EXERCISE DESCRIPTION - Transcribe, exactly and in full, every line from the one including "Hut (rot) (453, 326, 542, 413)" to the end of the listing.

DATASET EXTRACT -

──────────

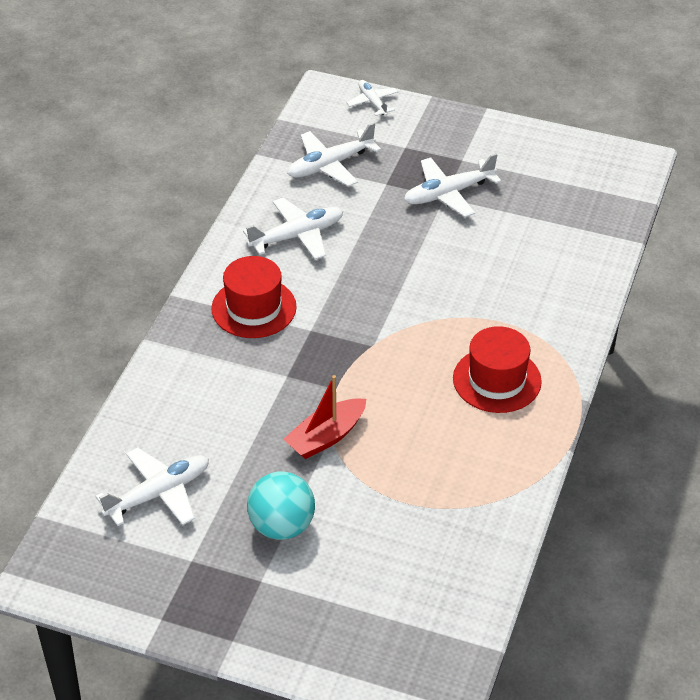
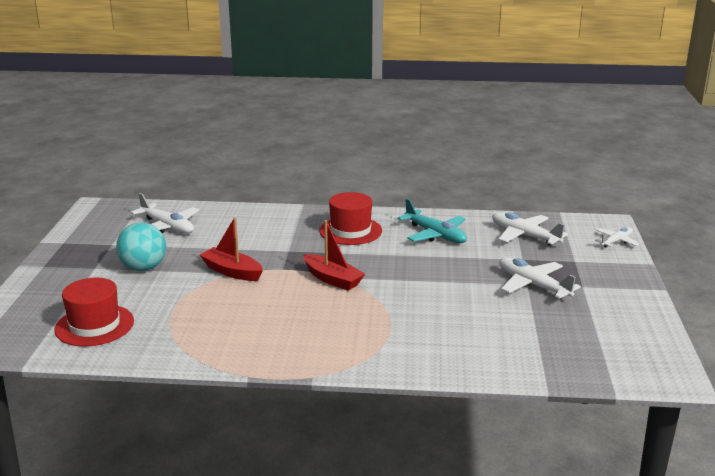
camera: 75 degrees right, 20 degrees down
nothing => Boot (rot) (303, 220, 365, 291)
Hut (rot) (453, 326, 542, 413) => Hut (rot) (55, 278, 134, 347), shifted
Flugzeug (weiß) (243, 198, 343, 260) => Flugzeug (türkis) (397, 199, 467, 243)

──────────

YOUR SOLUTION -
Hut (rot) (453, 326, 542, 413) => Hut (rot) (55, 278, 134, 347), shifted
Flugzeug (weiß) (243, 198, 343, 260) => Flugzeug (türkis) (397, 199, 467, 243)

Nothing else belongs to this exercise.